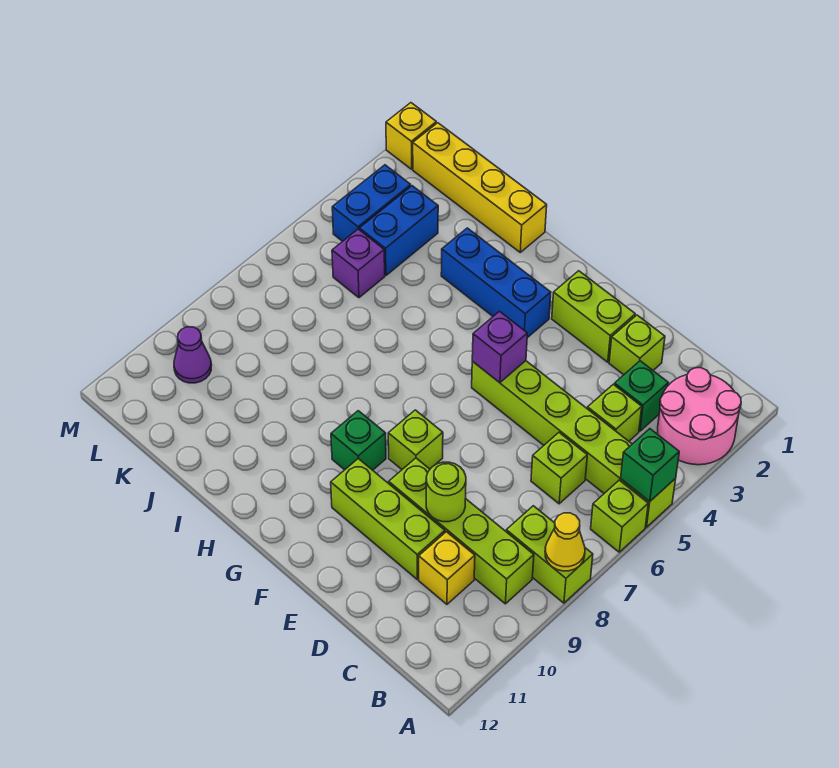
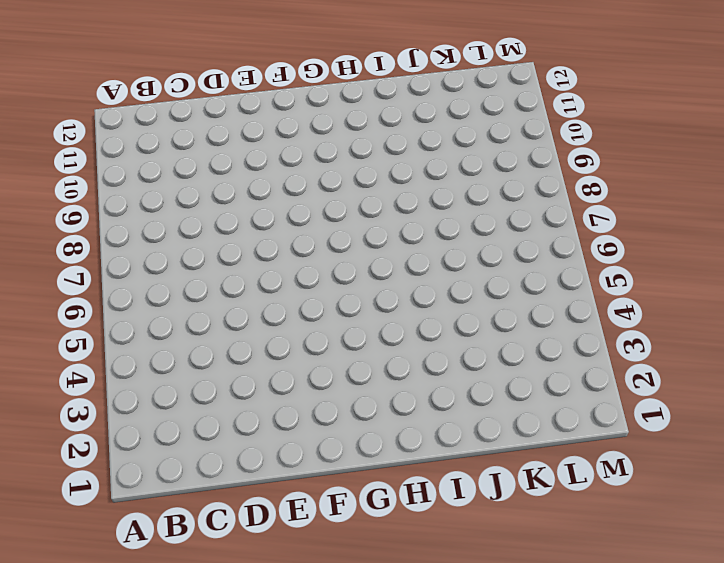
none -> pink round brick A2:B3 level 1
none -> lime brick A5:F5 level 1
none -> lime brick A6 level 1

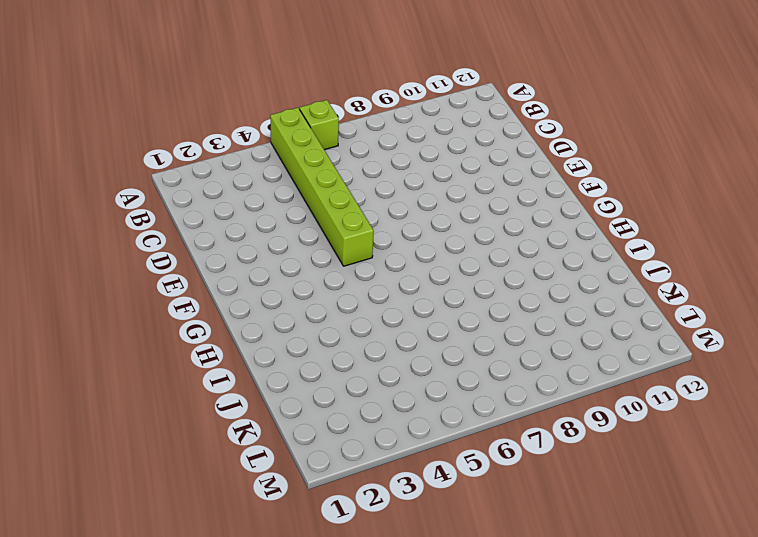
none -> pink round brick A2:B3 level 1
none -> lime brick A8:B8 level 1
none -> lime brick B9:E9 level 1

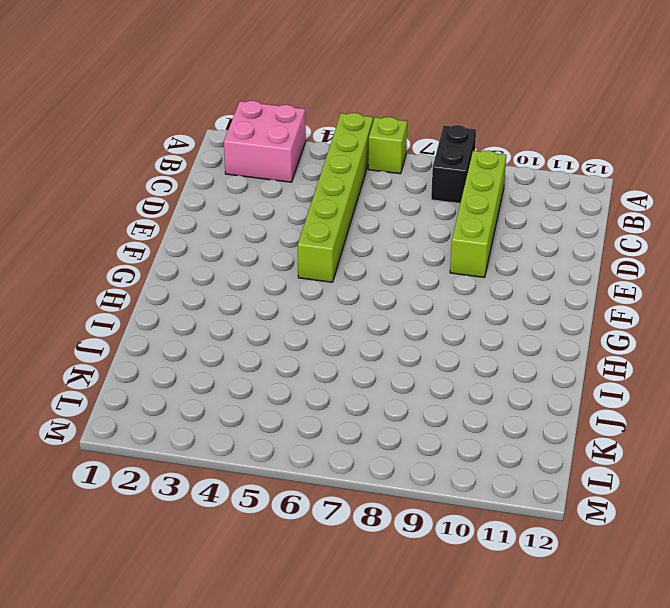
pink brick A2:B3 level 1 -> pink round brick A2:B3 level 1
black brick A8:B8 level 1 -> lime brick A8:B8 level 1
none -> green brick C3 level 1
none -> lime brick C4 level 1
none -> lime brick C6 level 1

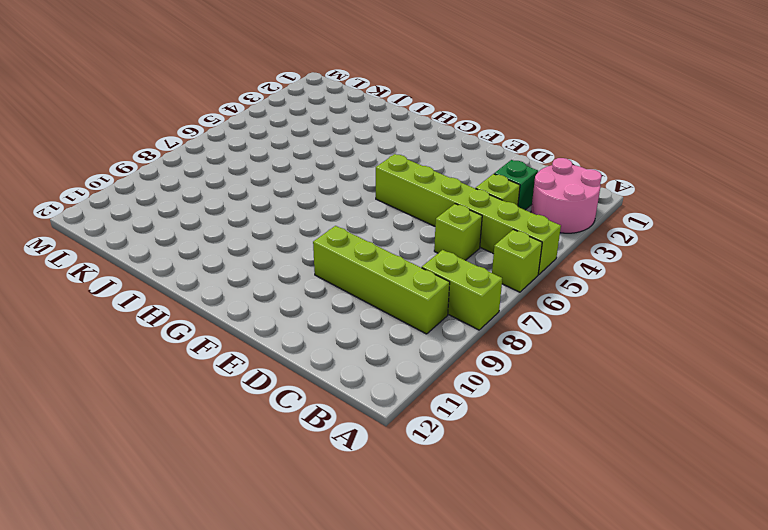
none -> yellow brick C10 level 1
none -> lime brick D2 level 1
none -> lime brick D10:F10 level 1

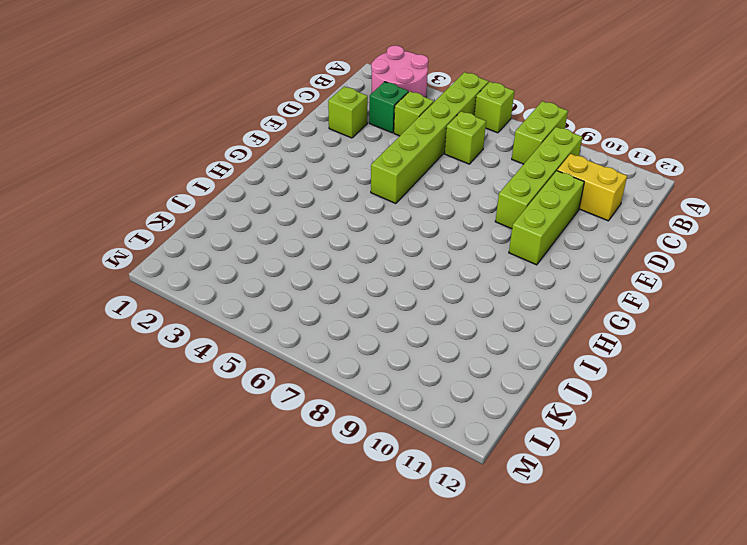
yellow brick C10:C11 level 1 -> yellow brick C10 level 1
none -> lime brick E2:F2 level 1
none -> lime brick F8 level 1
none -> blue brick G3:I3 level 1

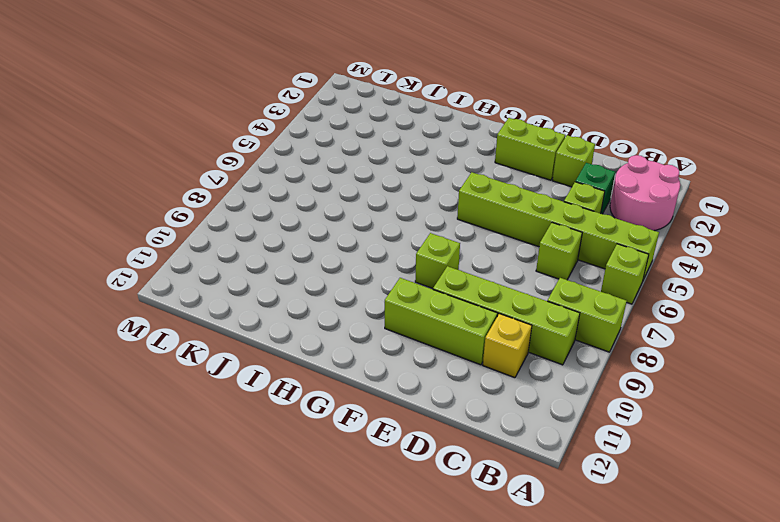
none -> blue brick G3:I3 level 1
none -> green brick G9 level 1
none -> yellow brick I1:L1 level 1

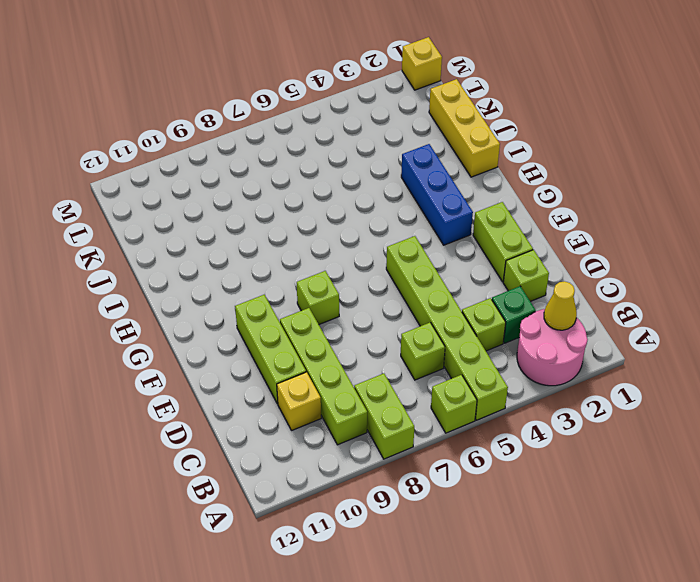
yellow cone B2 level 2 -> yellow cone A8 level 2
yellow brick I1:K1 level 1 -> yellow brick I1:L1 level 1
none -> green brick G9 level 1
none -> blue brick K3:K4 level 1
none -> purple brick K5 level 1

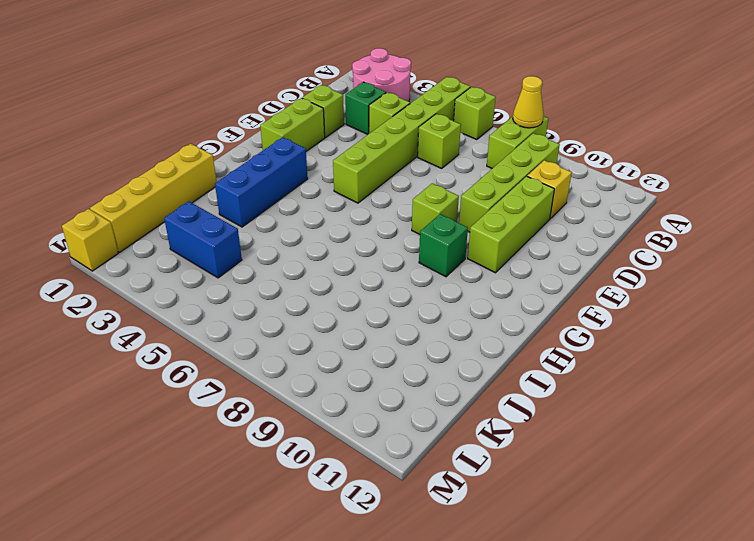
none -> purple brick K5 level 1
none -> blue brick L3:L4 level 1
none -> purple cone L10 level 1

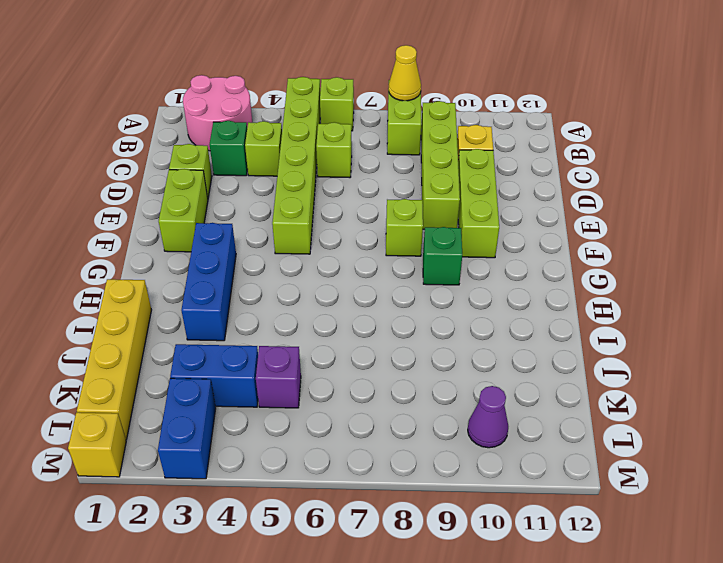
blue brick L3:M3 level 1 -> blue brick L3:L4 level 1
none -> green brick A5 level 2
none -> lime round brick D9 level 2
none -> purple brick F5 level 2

----------------

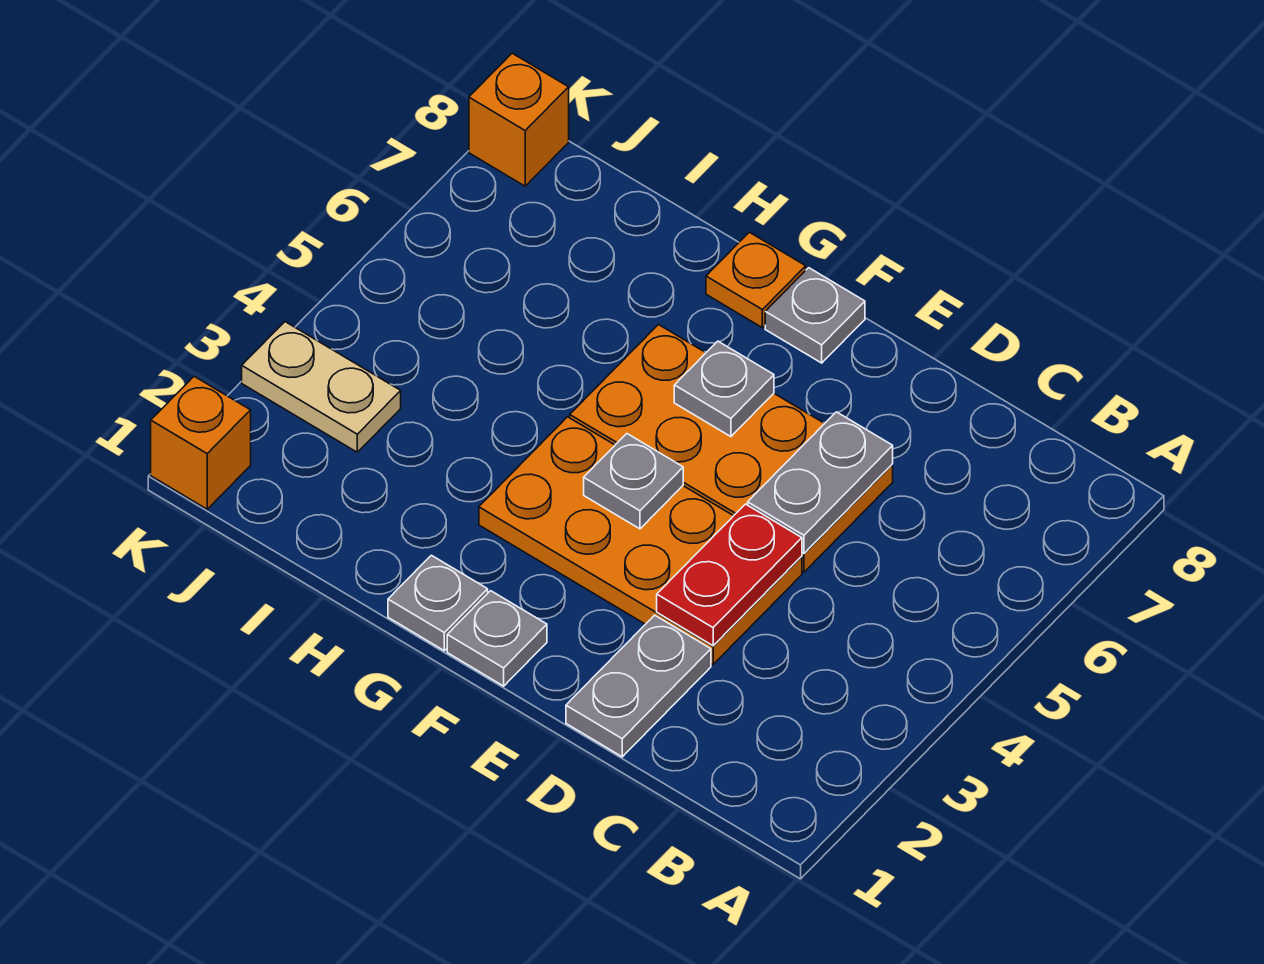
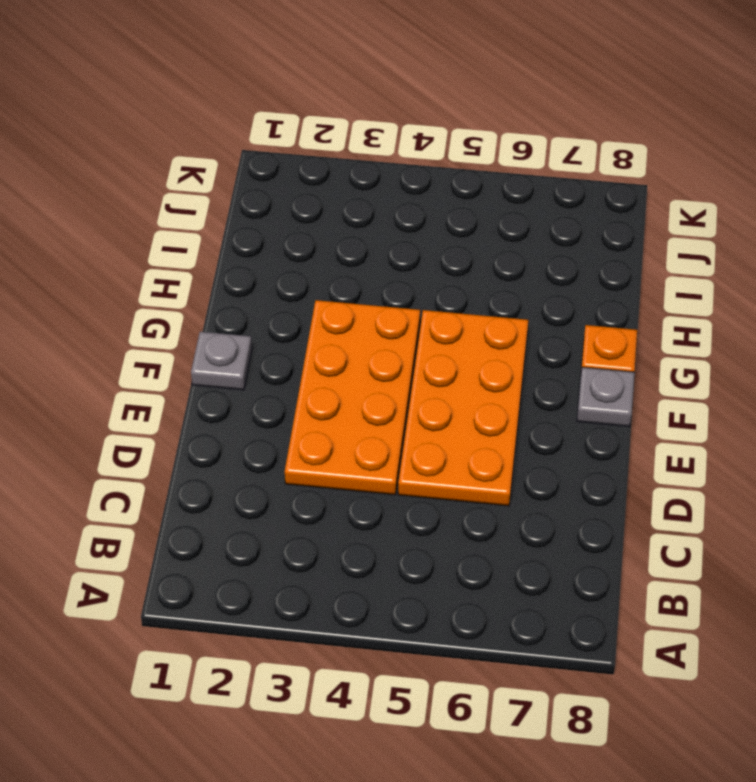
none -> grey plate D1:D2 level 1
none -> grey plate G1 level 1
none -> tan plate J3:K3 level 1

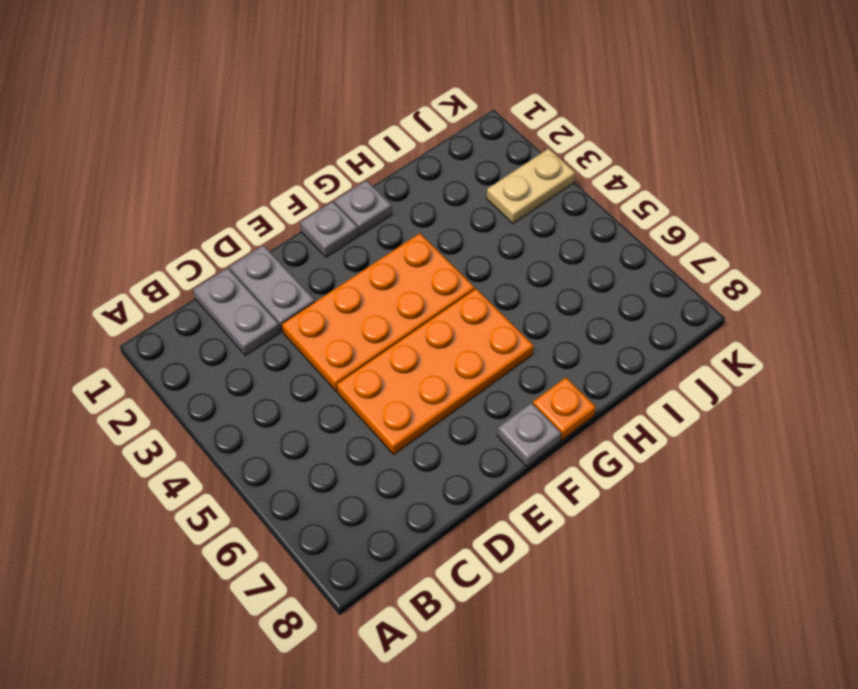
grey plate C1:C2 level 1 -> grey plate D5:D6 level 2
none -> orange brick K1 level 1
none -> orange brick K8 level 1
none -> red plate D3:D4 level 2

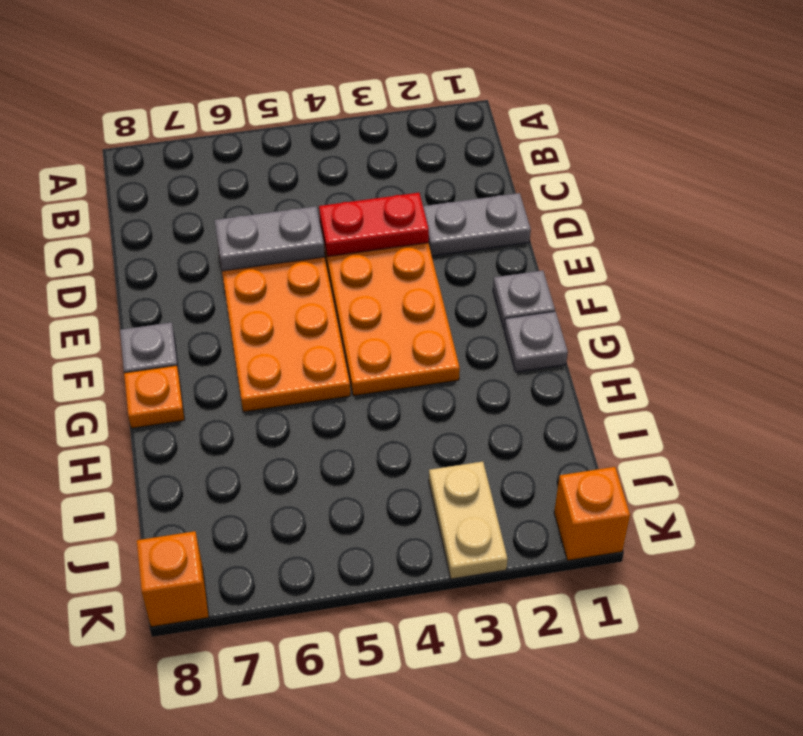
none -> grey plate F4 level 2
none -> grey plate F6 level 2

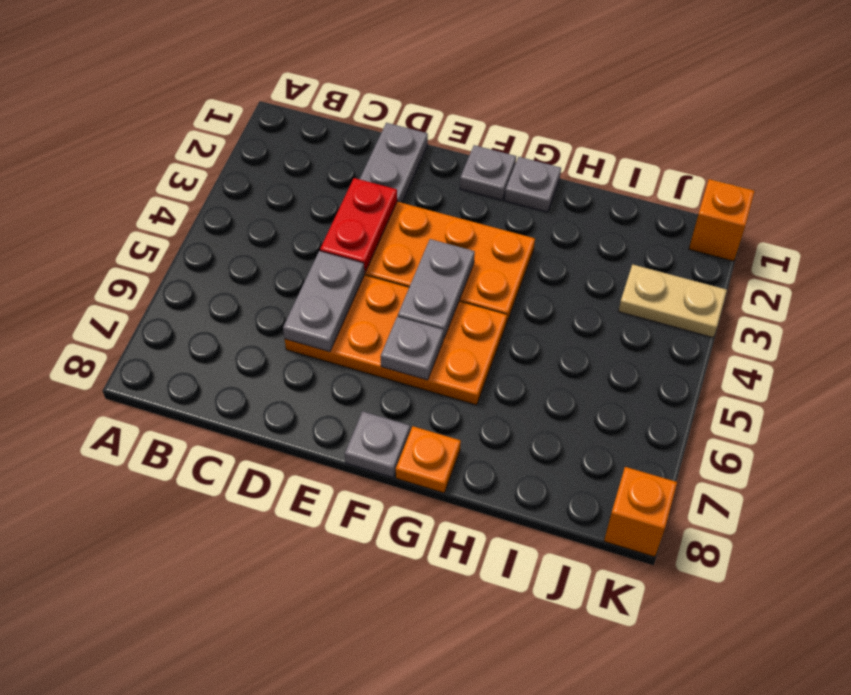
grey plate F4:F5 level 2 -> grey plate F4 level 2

----------------

■ Problem to solve
Repeat, without pictures, exactly the lines of the data above from the one containing "none -> lime brick A8:B8 level 1" through the one containing "none -> lime brick F8 level 1", including both and adding nothing.

■ Task answer
none -> lime brick A8:B8 level 1
none -> lime brick B9:E9 level 1

pink brick A2:B3 level 1 -> pink round brick A2:B3 level 1
black brick A8:B8 level 1 -> lime brick A8:B8 level 1
none -> green brick C3 level 1
none -> lime brick C4 level 1
none -> lime brick C6 level 1

none -> yellow brick C10 level 1
none -> lime brick D2 level 1
none -> lime brick D10:F10 level 1

yellow brick C10:C11 level 1 -> yellow brick C10 level 1
none -> lime brick E2:F2 level 1
none -> lime brick F8 level 1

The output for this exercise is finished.